# SUPPLIED ENTRIES:
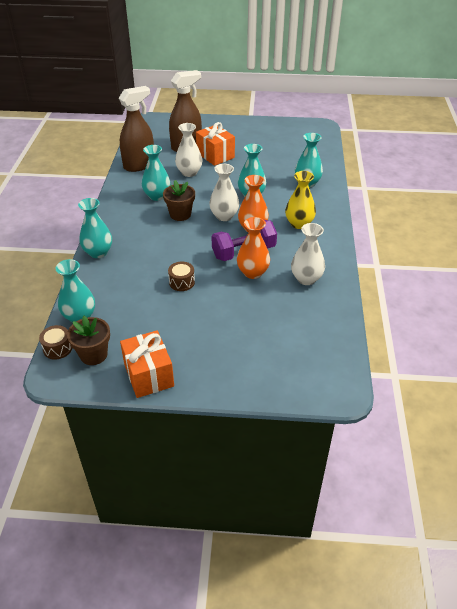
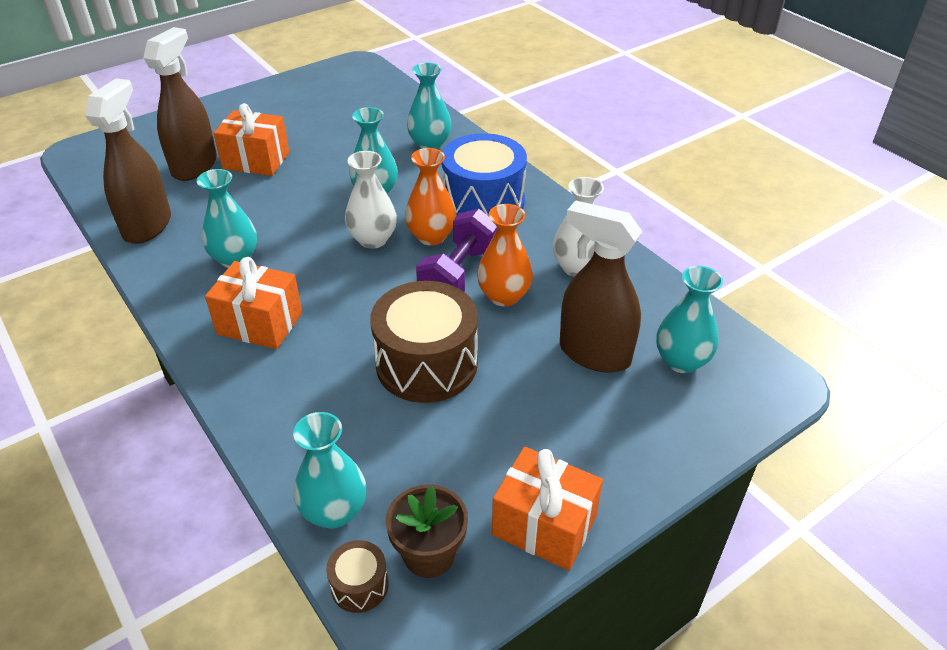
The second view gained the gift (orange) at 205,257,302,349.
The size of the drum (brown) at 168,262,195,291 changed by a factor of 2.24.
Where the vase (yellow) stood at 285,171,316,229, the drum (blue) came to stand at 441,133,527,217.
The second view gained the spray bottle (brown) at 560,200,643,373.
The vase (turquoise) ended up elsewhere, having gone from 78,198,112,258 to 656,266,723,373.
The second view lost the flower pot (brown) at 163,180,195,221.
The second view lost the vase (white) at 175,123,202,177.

# ACTION ITEM:
Above are the records; return them exactly, minus the pictures.

# ANSWER TO THE EXERCISE:
The second view gained the gift (orange) at 205,257,302,349.
The size of the drum (brown) at 168,262,195,291 changed by a factor of 2.24.
Where the vase (yellow) stood at 285,171,316,229, the drum (blue) came to stand at 441,133,527,217.
The second view gained the spray bottle (brown) at 560,200,643,373.
The vase (turquoise) ended up elsewhere, having gone from 78,198,112,258 to 656,266,723,373.
The second view lost the flower pot (brown) at 163,180,195,221.
The second view lost the vase (white) at 175,123,202,177.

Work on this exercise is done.